(Object change descriptions)
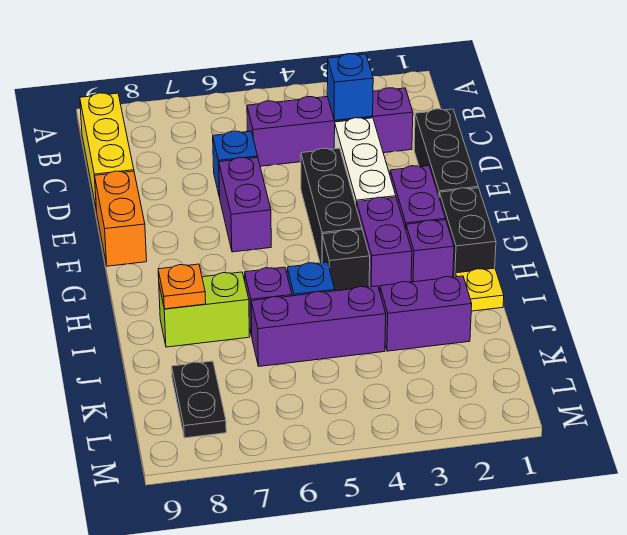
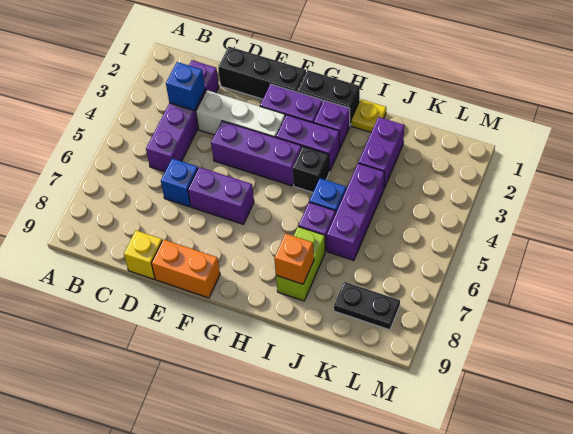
yellow brick B9:D9 level 1 -> yellow brick D9 level 1
black brick E4:G4 level 1 -> purple brick E4:G4 level 1
orange plate I8 level 2 -> orange brick I8 level 2

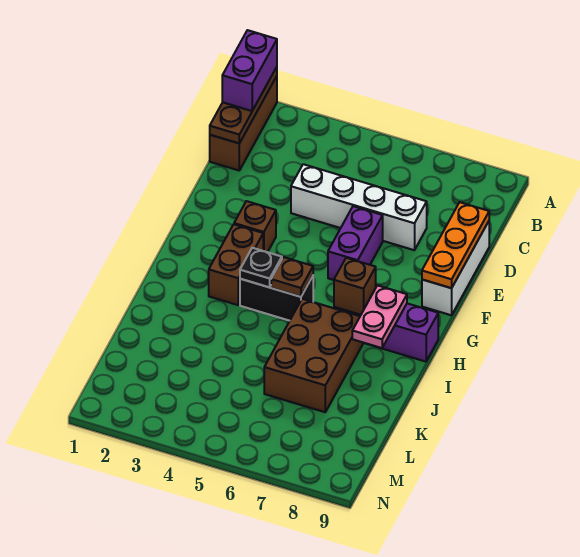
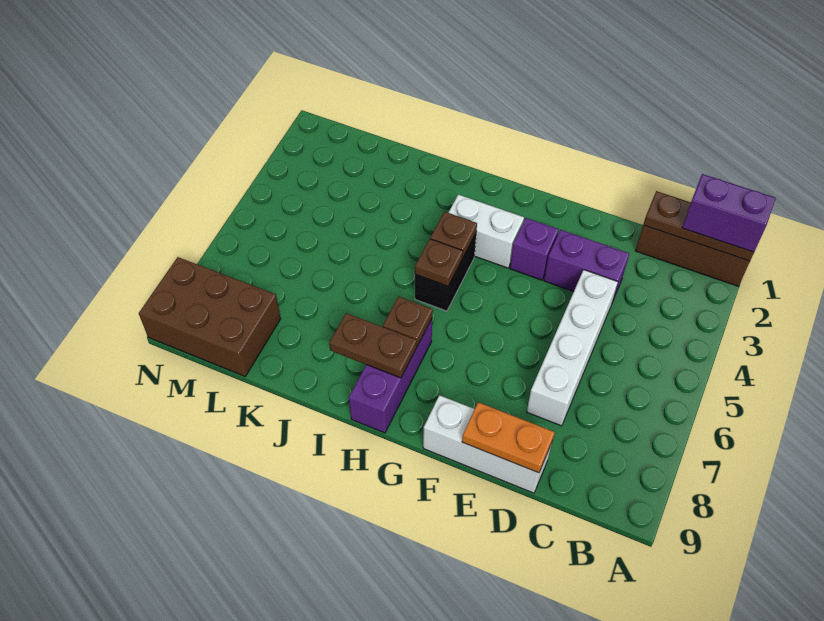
orange plate D9:F9 level 2 -> orange plate D9:E9 level 2
purple brick E6:F6 level 1 -> purple brick D3:E3 level 1
brown brick F3 level 1 -> purple brick F3 level 1
brown brick G3:H3 level 1 -> white brick G3:H3 level 1
black plate H4 level 2 -> brown plate H4 level 2
brown brick H7 level 2 -> brown plate H7 level 2
pink plate H8:I8 level 2 -> brown plate H8:I8 level 2
brown brick I6:K7 level 1 -> brown brick L8:N9 level 1

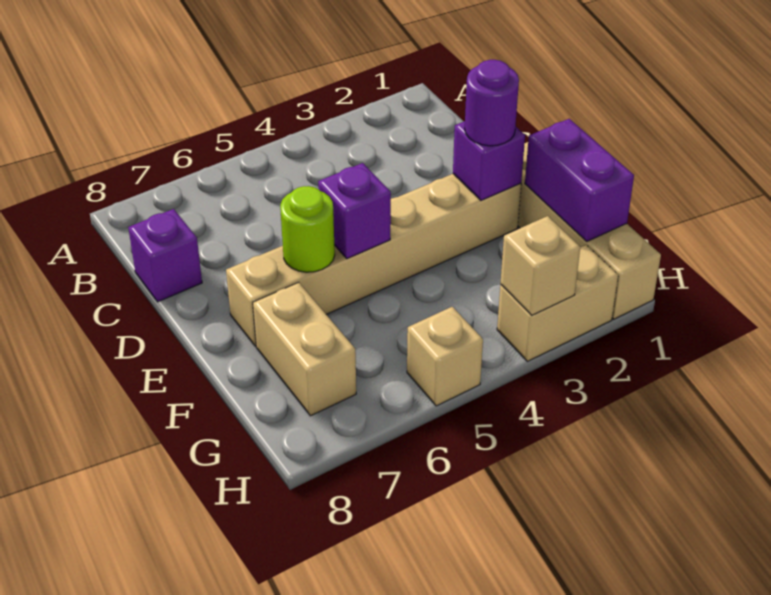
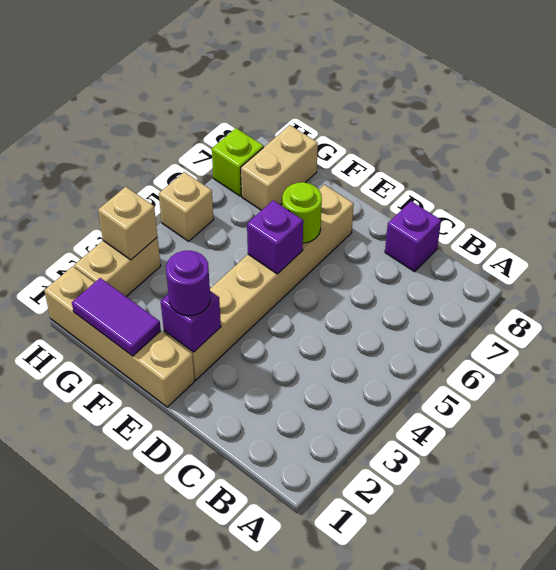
purple brick F1:G1 level 2 -> purple tile F1:G1 level 2
tan brick F7:G7 level 1 -> tan brick G7:G8 level 1
none -> lime brick H7 level 1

• **TASK INSTRUCTIONS**
From the line that holds "brown brick I6:K7" to the last line of the data, return those lines exactly and nothing else; both ends count, and pictures stay out.

• **EXPECTED ANSWER**
brown brick I6:K7 level 1 -> brown brick L8:N9 level 1

purple brick F1:G1 level 2 -> purple tile F1:G1 level 2
tan brick F7:G7 level 1 -> tan brick G7:G8 level 1
none -> lime brick H7 level 1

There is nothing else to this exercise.